#### Task item
Below are some records. Set down exactly the line holding "blue star at" and every later line through the end, omitting the pictures.

════════════════════

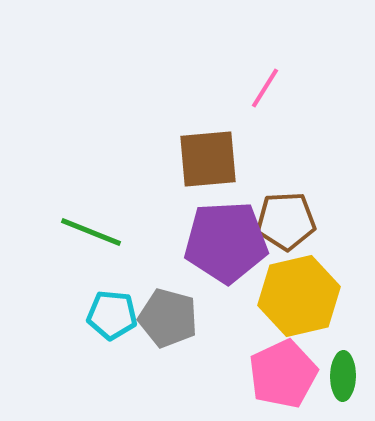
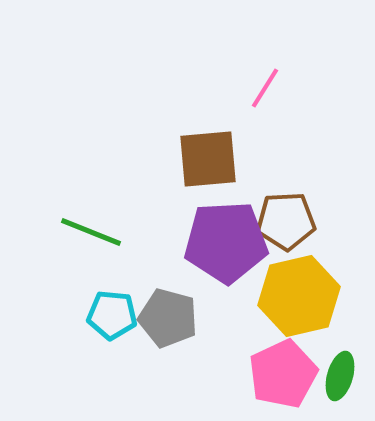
green ellipse: moved 3 px left; rotated 15 degrees clockwise
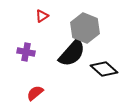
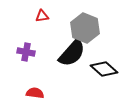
red triangle: rotated 24 degrees clockwise
red semicircle: rotated 48 degrees clockwise
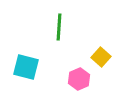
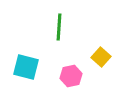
pink hexagon: moved 8 px left, 3 px up; rotated 10 degrees clockwise
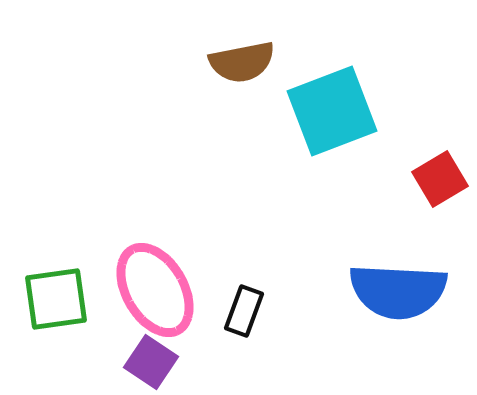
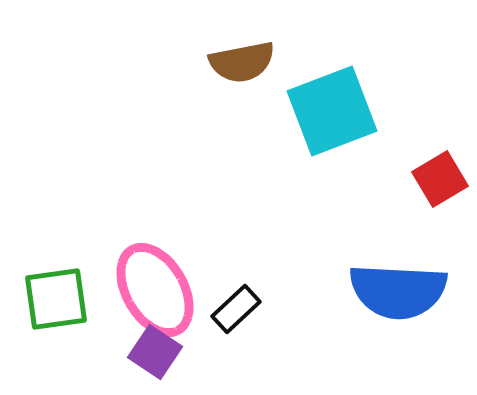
black rectangle: moved 8 px left, 2 px up; rotated 27 degrees clockwise
purple square: moved 4 px right, 10 px up
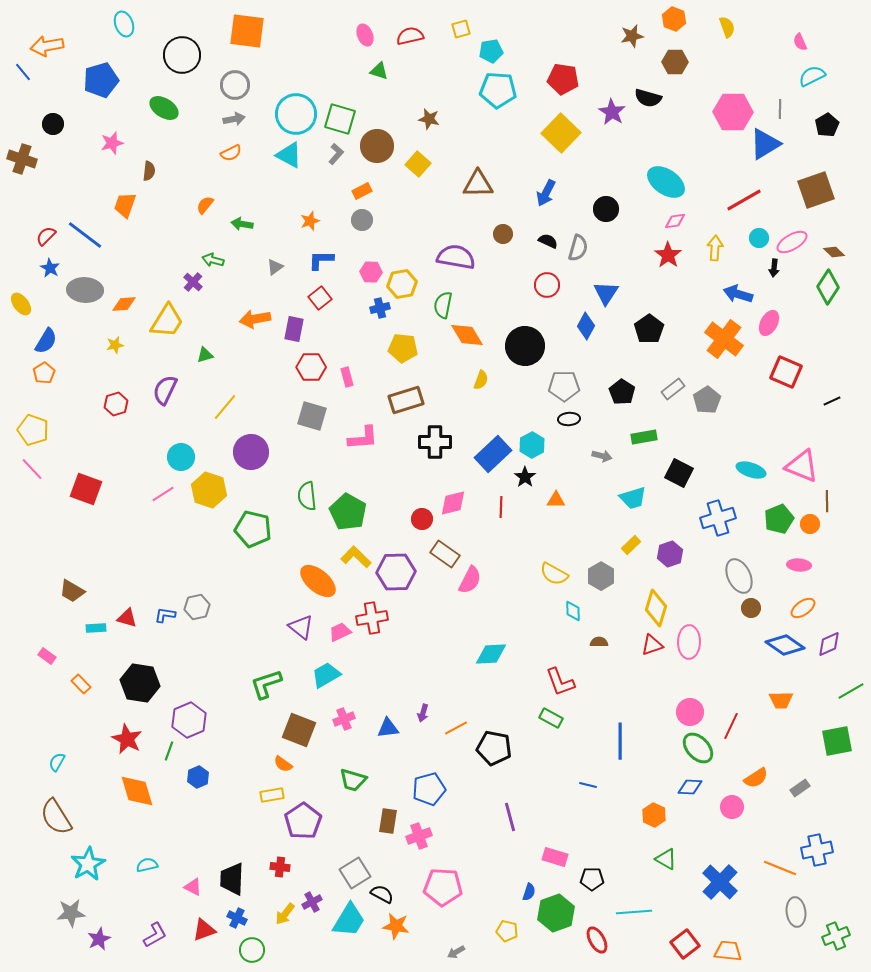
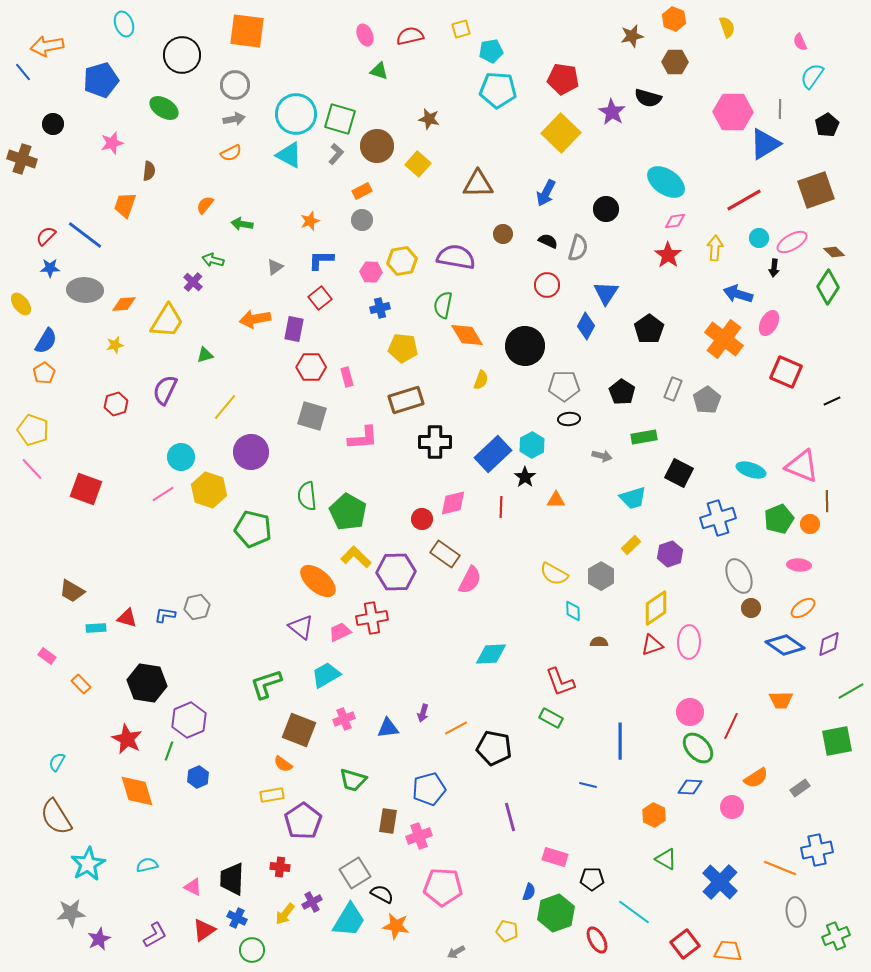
cyan semicircle at (812, 76): rotated 28 degrees counterclockwise
blue star at (50, 268): rotated 30 degrees counterclockwise
yellow hexagon at (402, 284): moved 23 px up
gray rectangle at (673, 389): rotated 30 degrees counterclockwise
yellow diamond at (656, 608): rotated 39 degrees clockwise
black hexagon at (140, 683): moved 7 px right
cyan line at (634, 912): rotated 40 degrees clockwise
red triangle at (204, 930): rotated 15 degrees counterclockwise
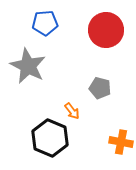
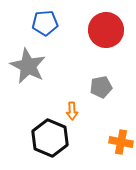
gray pentagon: moved 1 px right, 1 px up; rotated 25 degrees counterclockwise
orange arrow: rotated 36 degrees clockwise
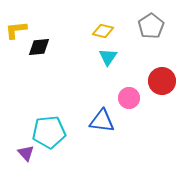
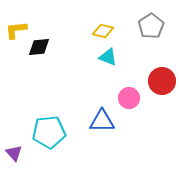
cyan triangle: rotated 42 degrees counterclockwise
blue triangle: rotated 8 degrees counterclockwise
purple triangle: moved 12 px left
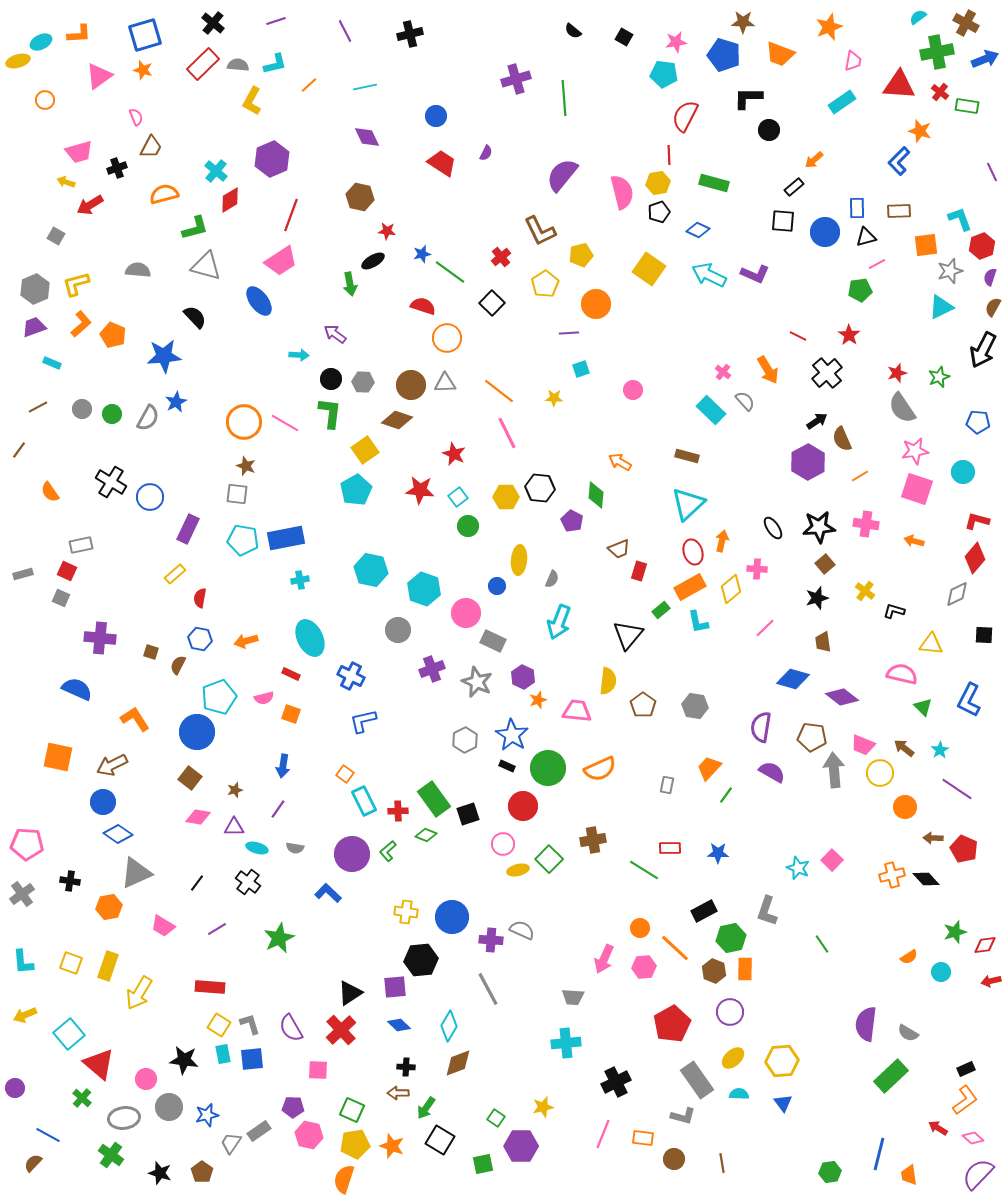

════════════════════

#### Solved problem
blue star at (50, 268): rotated 30 degrees counterclockwise
yellow hexagon at (402, 284): moved 23 px up
gray rectangle at (673, 389): rotated 30 degrees counterclockwise
yellow diamond at (656, 608): rotated 39 degrees clockwise
black hexagon at (140, 683): moved 7 px right
cyan line at (634, 912): rotated 40 degrees clockwise
red triangle at (204, 930): rotated 15 degrees counterclockwise
gray pentagon: moved 1 px right, 1 px up; rotated 25 degrees counterclockwise
orange arrow: rotated 36 degrees clockwise
cyan triangle: rotated 42 degrees counterclockwise
blue triangle: rotated 8 degrees counterclockwise
purple triangle: moved 12 px left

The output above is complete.